• [Required work]
Below are several entries. Transcribe exactly those lines that fall from the one with "C4: 6.8nF (GND, INT) -> 15nF (GND, INT)" through the one with "SW1: switch (GND, RESET)", end lines included.

• [Material to process]

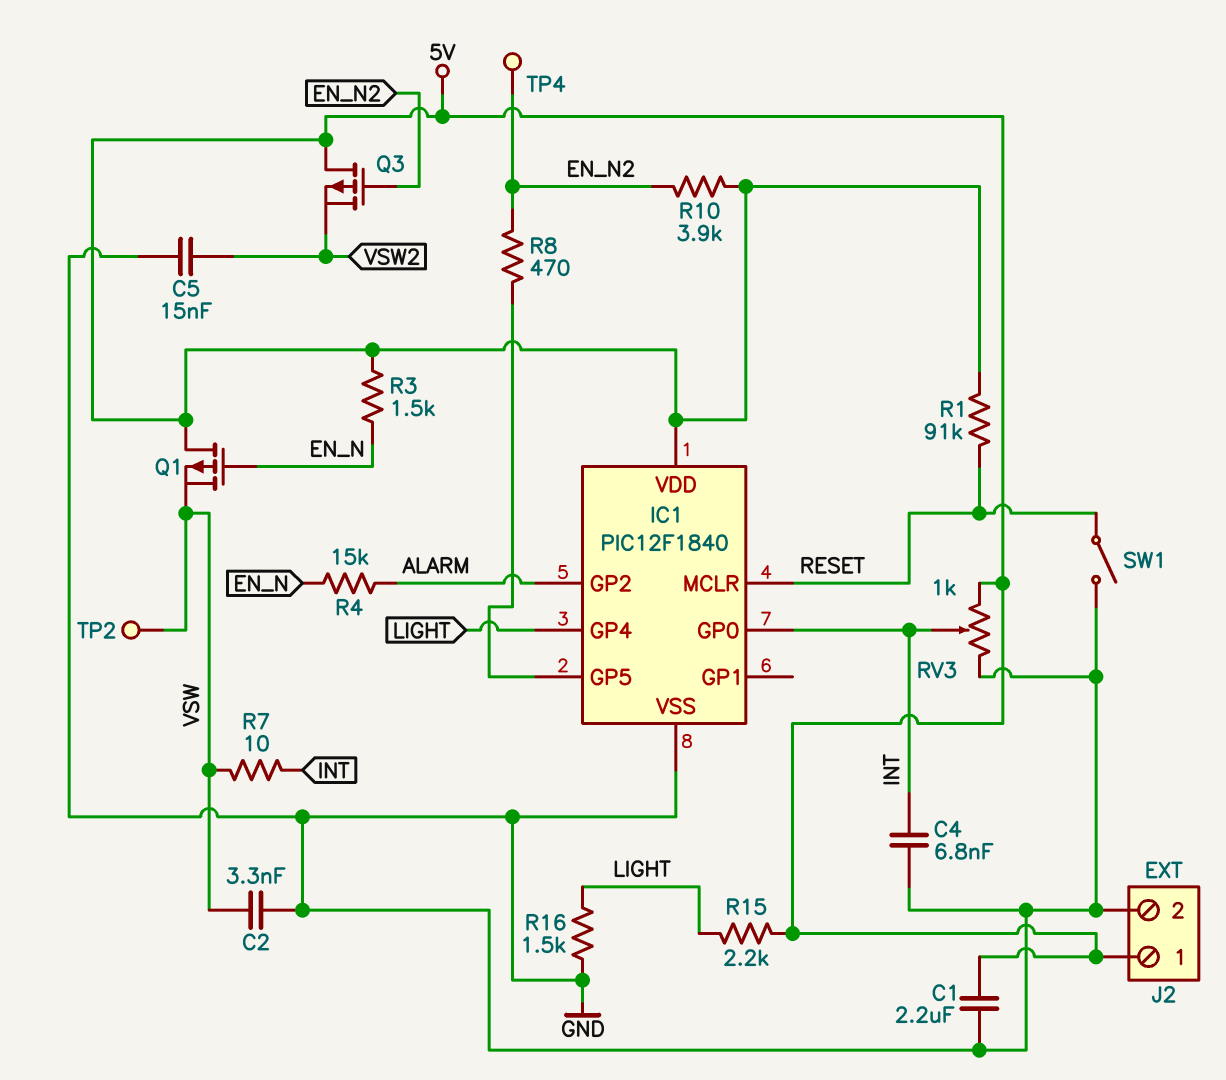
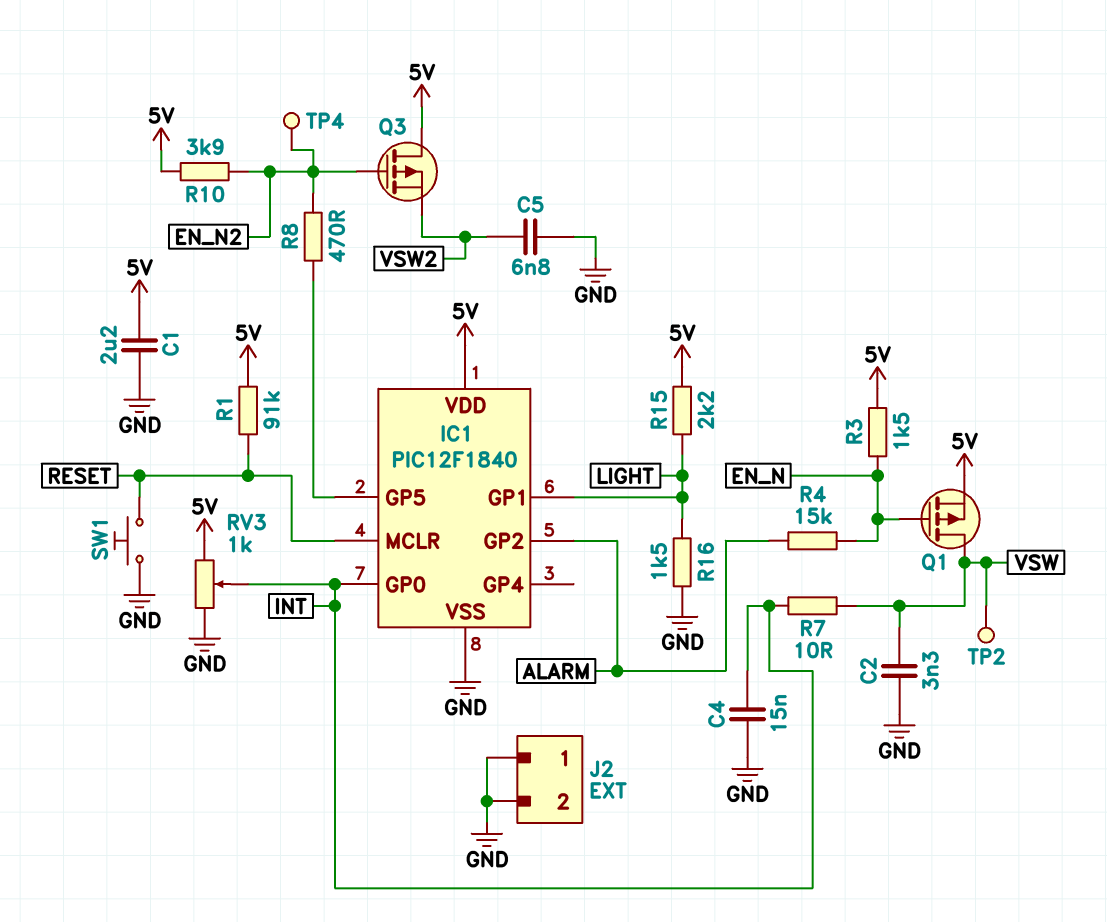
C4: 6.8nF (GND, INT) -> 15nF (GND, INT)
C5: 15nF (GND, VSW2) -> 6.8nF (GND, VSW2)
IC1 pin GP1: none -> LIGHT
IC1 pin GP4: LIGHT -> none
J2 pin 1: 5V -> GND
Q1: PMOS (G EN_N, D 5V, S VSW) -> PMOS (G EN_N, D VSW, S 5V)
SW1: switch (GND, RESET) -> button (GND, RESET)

==

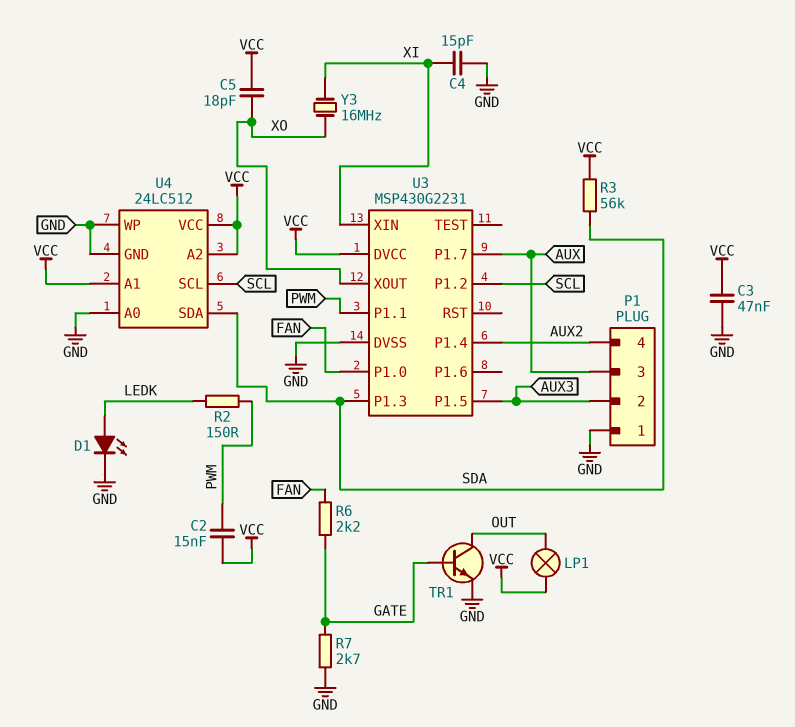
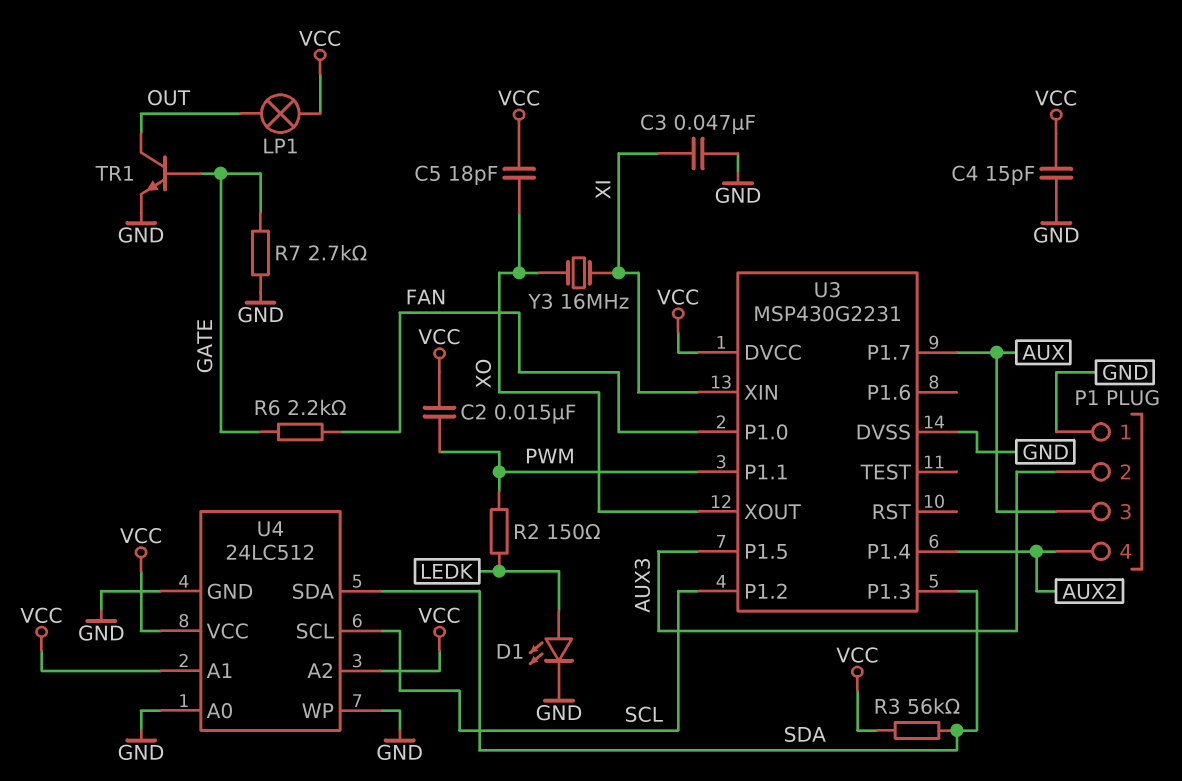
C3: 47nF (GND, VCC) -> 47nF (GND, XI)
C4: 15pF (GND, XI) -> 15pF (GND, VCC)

* * *

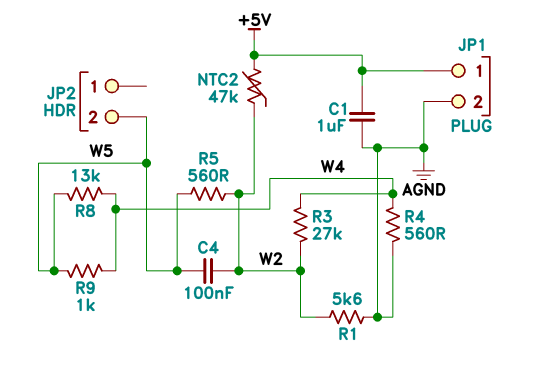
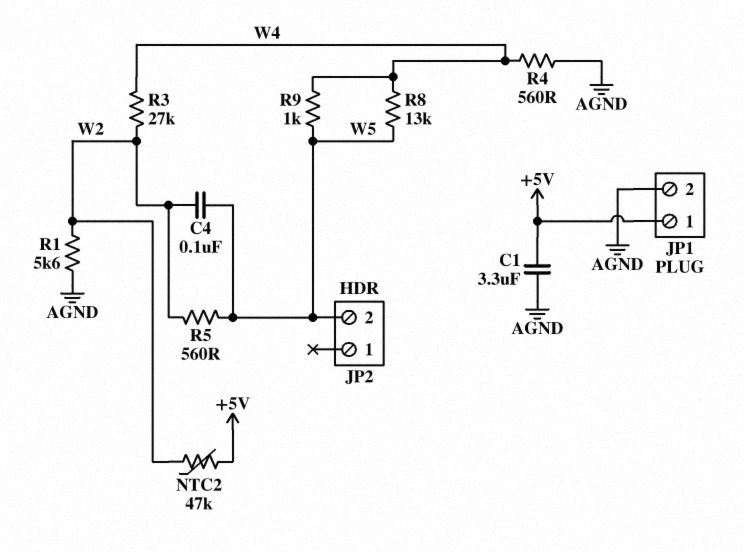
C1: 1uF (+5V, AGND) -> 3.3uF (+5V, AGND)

• [Answer to the problem]
C4: 6.8nF (GND, INT) -> 15nF (GND, INT)
C5: 15nF (GND, VSW2) -> 6.8nF (GND, VSW2)
IC1 pin GP1: none -> LIGHT
IC1 pin GP4: LIGHT -> none
J2 pin 1: 5V -> GND
Q1: PMOS (G EN_N, D 5V, S VSW) -> PMOS (G EN_N, D VSW, S 5V)
SW1: switch (GND, RESET) -> button (GND, RESET)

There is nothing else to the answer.